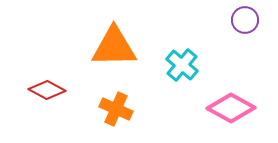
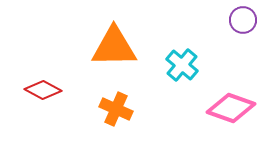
purple circle: moved 2 px left
red diamond: moved 4 px left
pink diamond: rotated 9 degrees counterclockwise
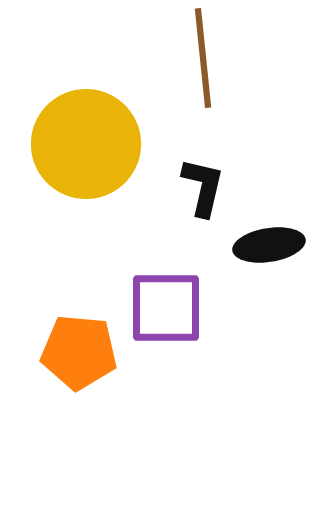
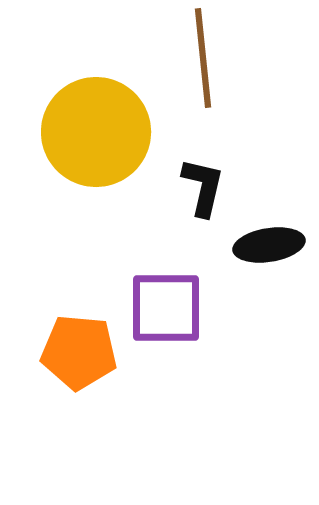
yellow circle: moved 10 px right, 12 px up
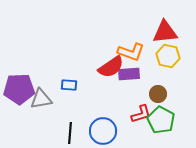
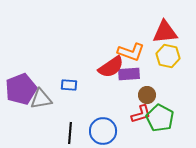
purple pentagon: moved 2 px right; rotated 20 degrees counterclockwise
brown circle: moved 11 px left, 1 px down
green pentagon: moved 1 px left, 2 px up
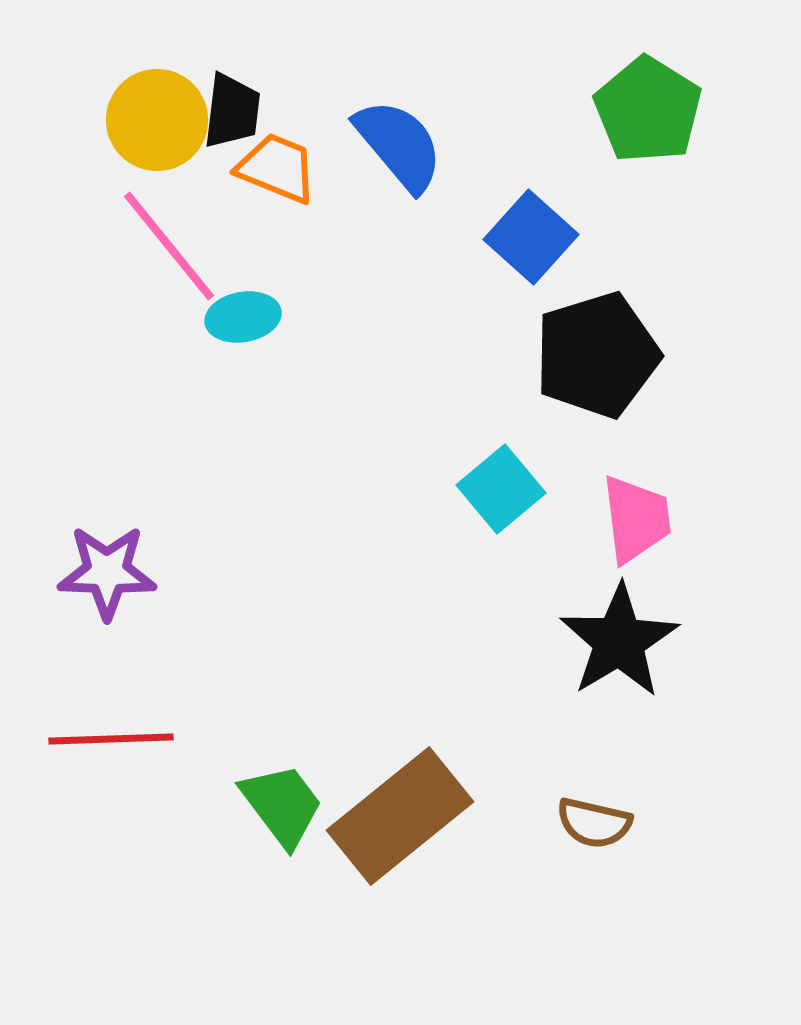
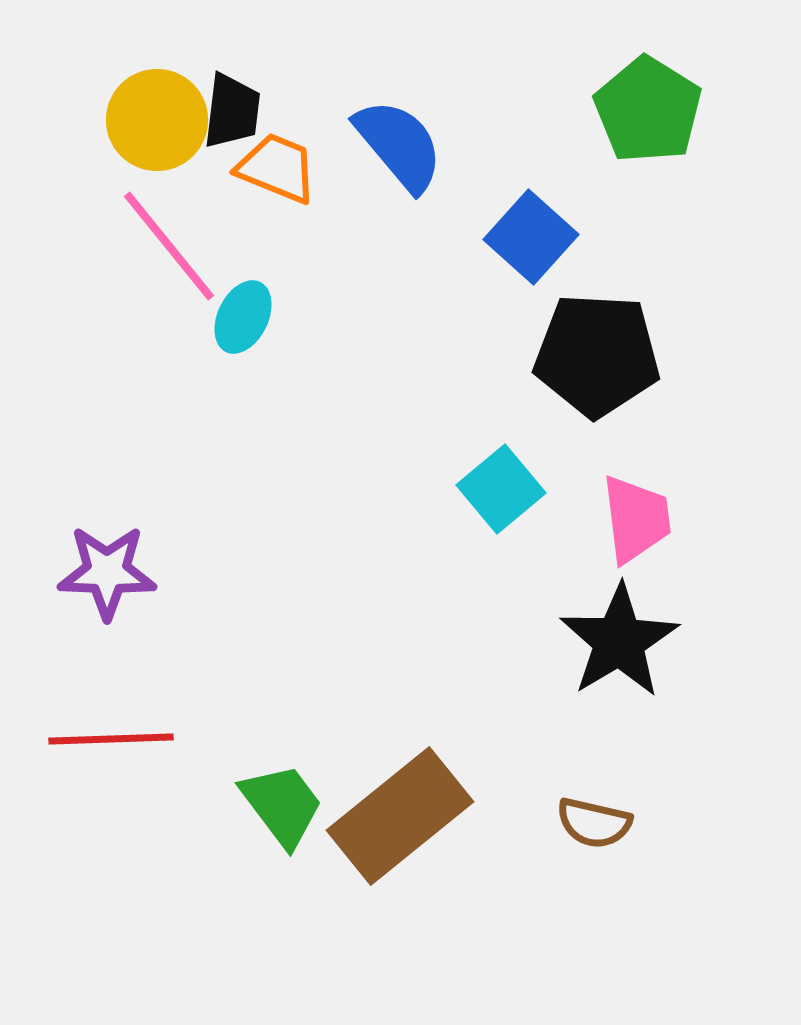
cyan ellipse: rotated 54 degrees counterclockwise
black pentagon: rotated 20 degrees clockwise
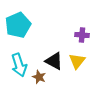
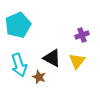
purple cross: rotated 24 degrees counterclockwise
black triangle: moved 2 px left, 3 px up
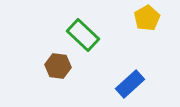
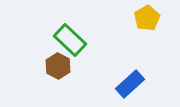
green rectangle: moved 13 px left, 5 px down
brown hexagon: rotated 20 degrees clockwise
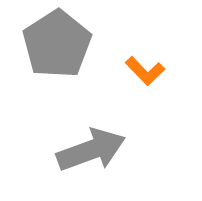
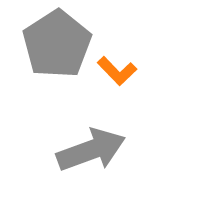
orange L-shape: moved 28 px left
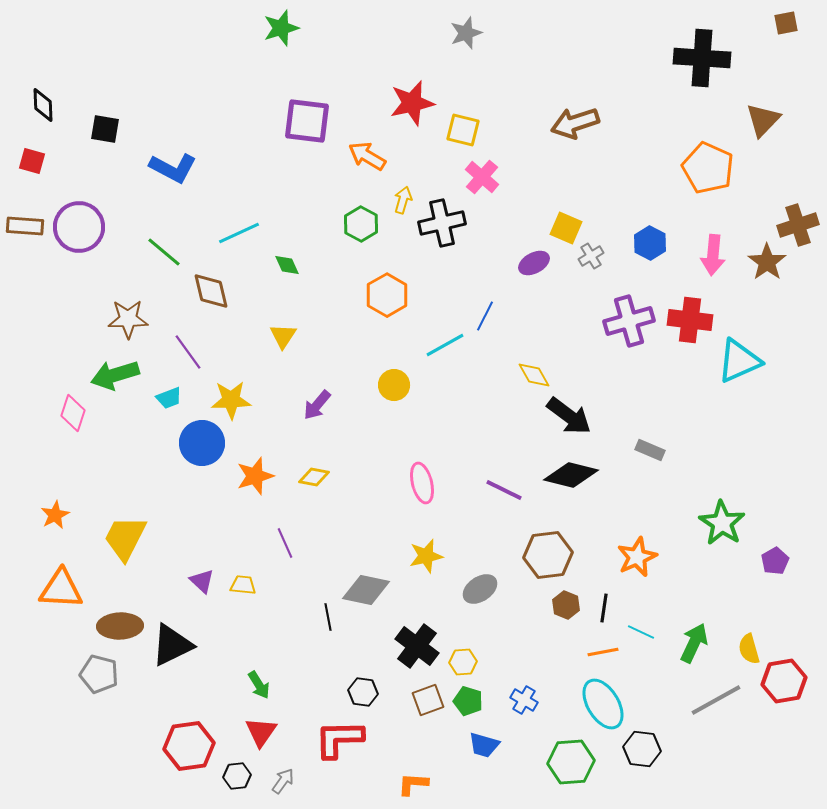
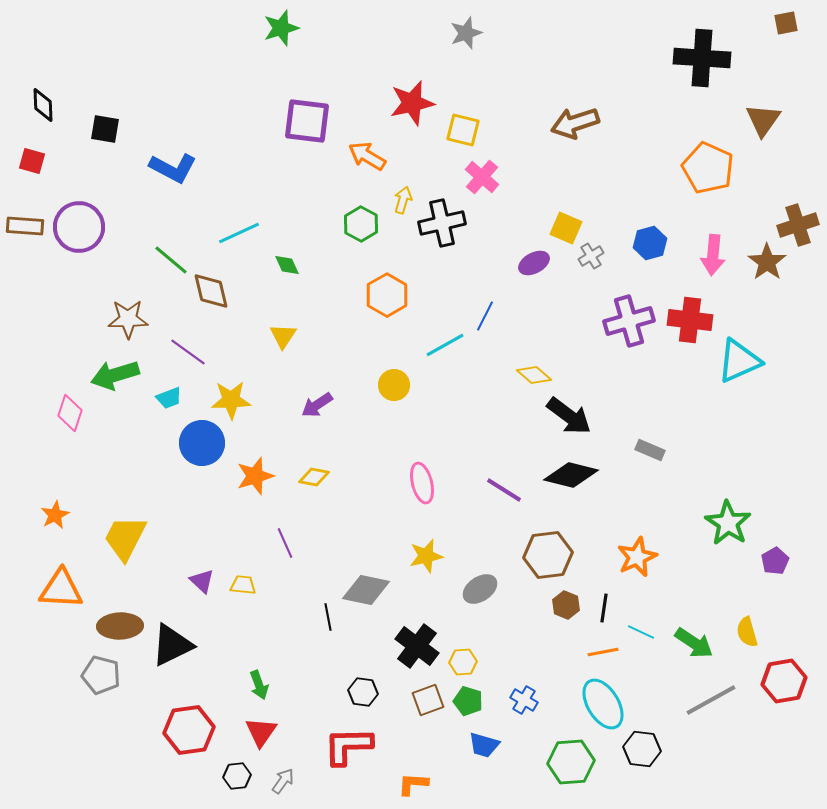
brown triangle at (763, 120): rotated 9 degrees counterclockwise
blue hexagon at (650, 243): rotated 16 degrees clockwise
green line at (164, 252): moved 7 px right, 8 px down
purple line at (188, 352): rotated 18 degrees counterclockwise
yellow diamond at (534, 375): rotated 20 degrees counterclockwise
purple arrow at (317, 405): rotated 16 degrees clockwise
pink diamond at (73, 413): moved 3 px left
purple line at (504, 490): rotated 6 degrees clockwise
green star at (722, 523): moved 6 px right
green arrow at (694, 643): rotated 99 degrees clockwise
yellow semicircle at (749, 649): moved 2 px left, 17 px up
gray pentagon at (99, 674): moved 2 px right, 1 px down
green arrow at (259, 685): rotated 12 degrees clockwise
gray line at (716, 700): moved 5 px left
red L-shape at (339, 739): moved 9 px right, 7 px down
red hexagon at (189, 746): moved 16 px up
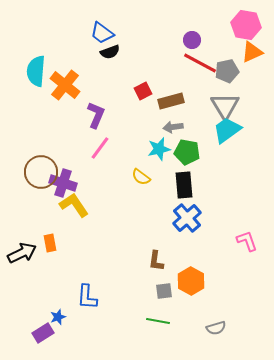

**DESCRIPTION OF THE TASK**
Range to print from the listing above: from the line with "orange L-shape: moved 28 px left" up to and including the line with "yellow diamond at". Please print those lines exactly, with no pictures and nothing more.

**SOLUTION TO THE EXERCISE**
orange L-shape: moved 28 px left
brown triangle at (763, 120): rotated 9 degrees counterclockwise
blue hexagon at (650, 243): rotated 16 degrees clockwise
green line at (164, 252): moved 7 px right, 8 px down
purple line at (188, 352): rotated 18 degrees counterclockwise
yellow diamond at (534, 375): rotated 20 degrees counterclockwise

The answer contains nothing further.